═══ LISTED RECORDS ═══

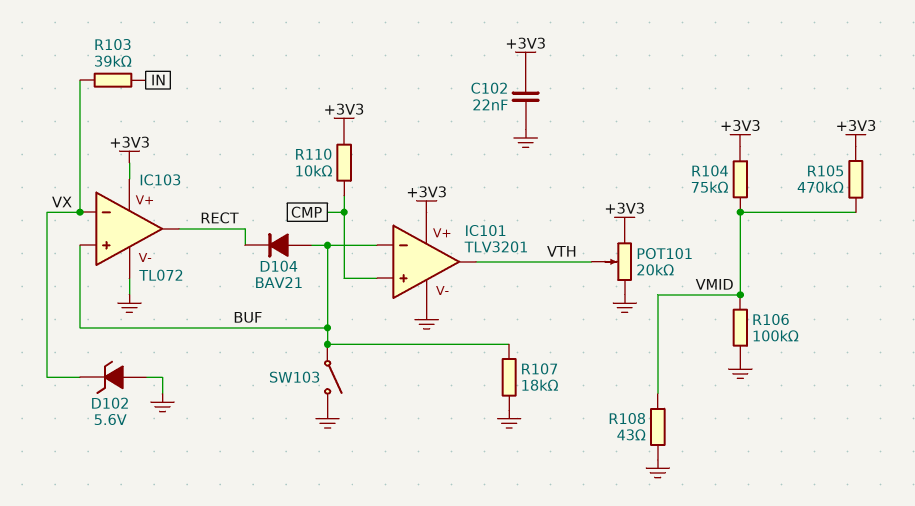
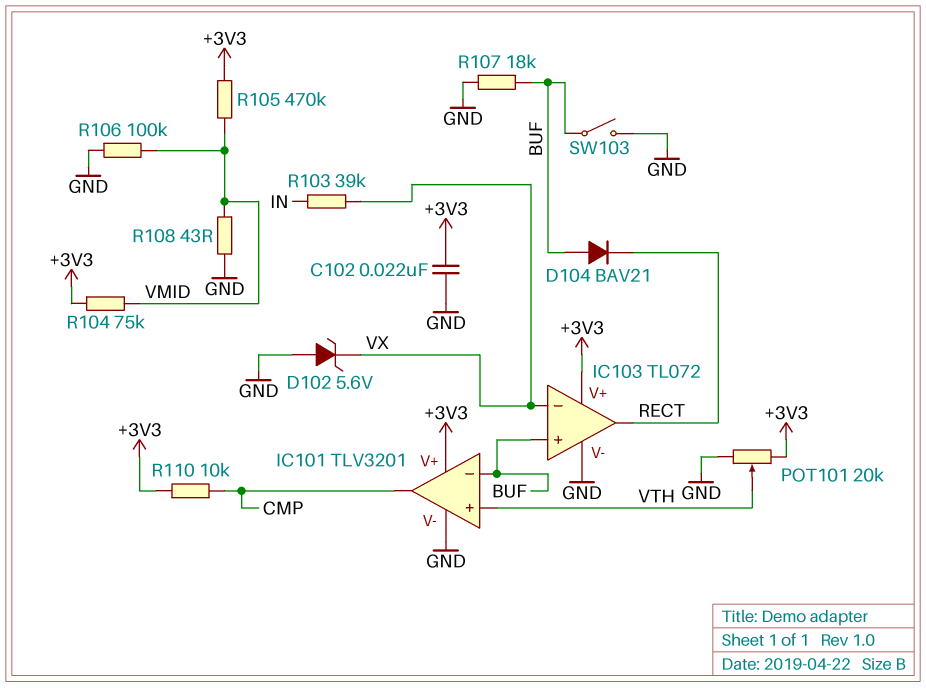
IC101 pin in+: CMP -> VTH
IC101 pin out: VTH -> CMP

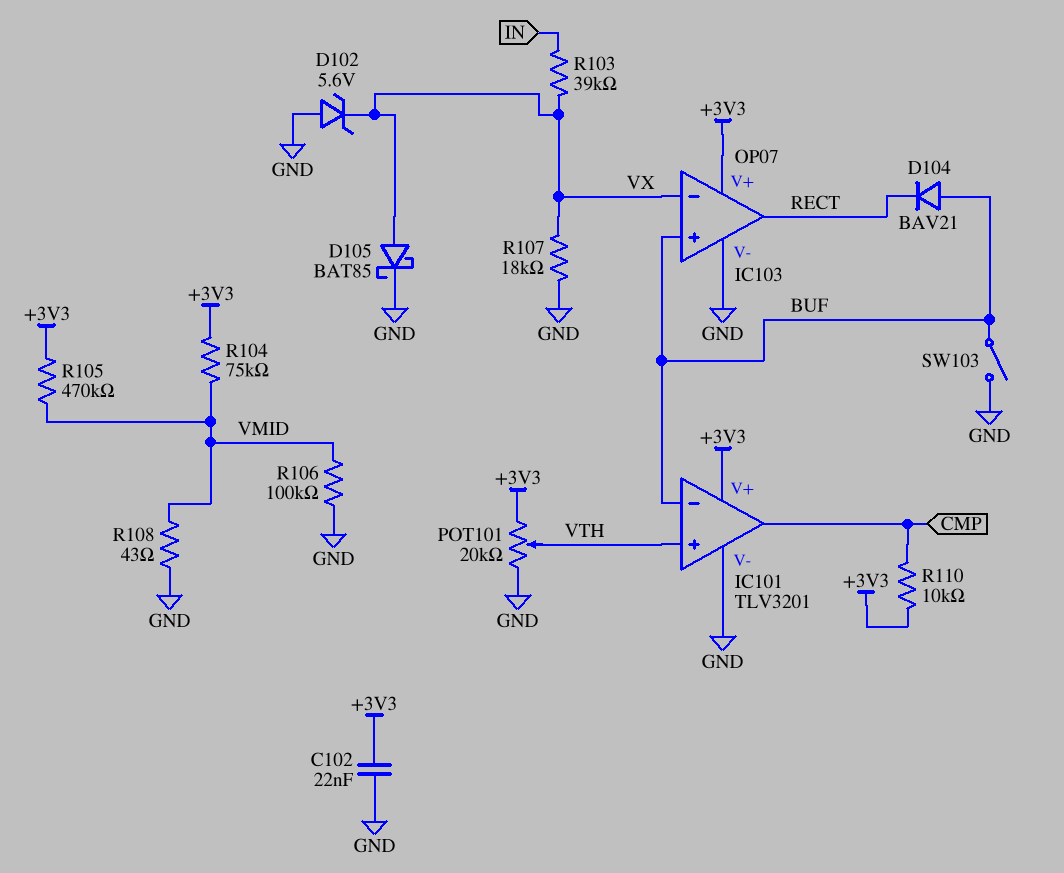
D105: none -> schottky BAT85 (A VX, K GND)
IC103: TL072 -> OP07
R107: 18k (BUF, GND) -> 18k (GND, VX)

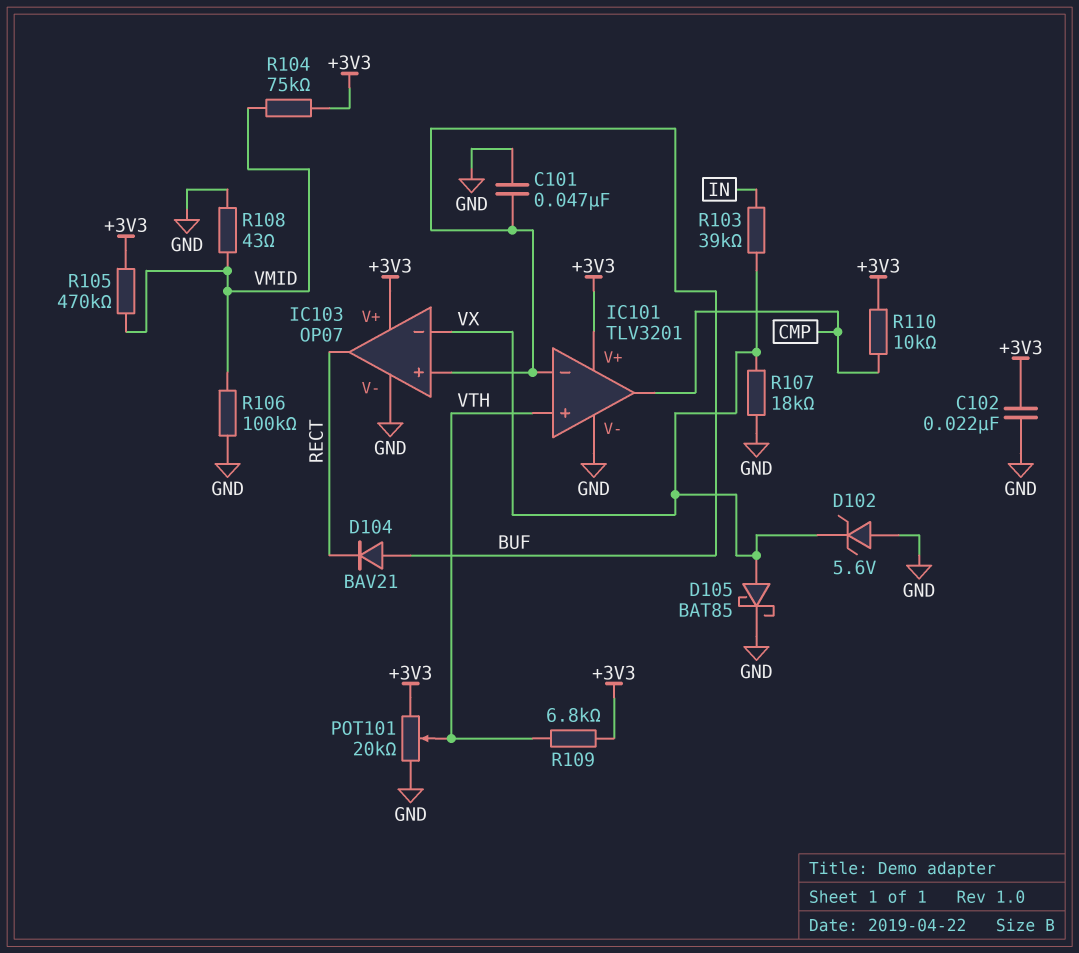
C101: none -> 47nF (BUF, GND)
R109: none -> 6.8k (+3V3, VTH)
SW103: switch (BUF, GND) -> none

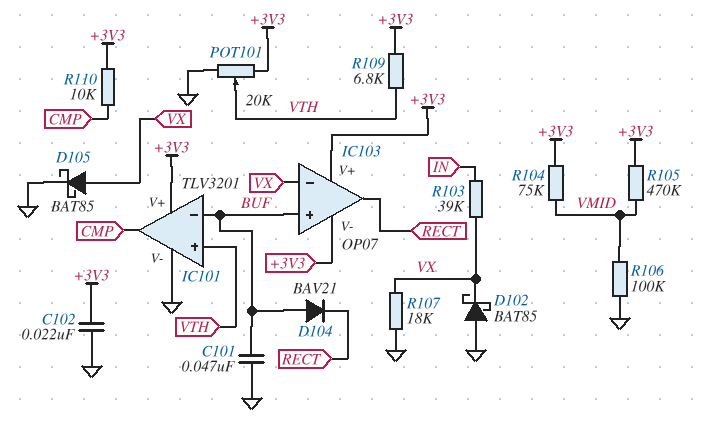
D102: zener 5.6V (A GND, K VX) -> schottky BAT85 (A GND, K VX)
IC103 pin V-: GND -> +3V3
R108: 43 (GND, VMID) -> none

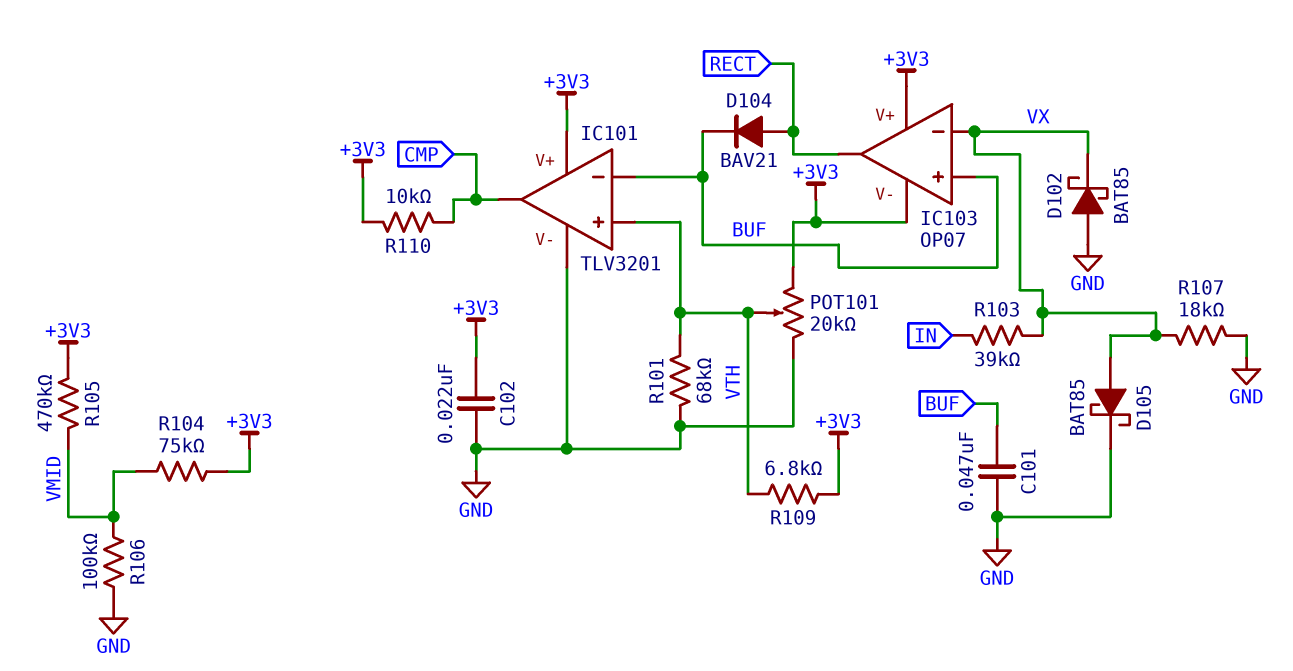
D104: diode BAV21 (A BUF, K RECT) -> diode BAV21 (A RECT, K BUF)
R101: none -> 68k (GND, VTH)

═══

## ASSIGNMENT
Search the data above for the string "schottky" and return every line that has it.

## OUTPUT OF THE TASK
D105: none -> schottky BAT85 (A VX, K GND)
D102: zener 5.6V (A GND, K VX) -> schottky BAT85 (A GND, K VX)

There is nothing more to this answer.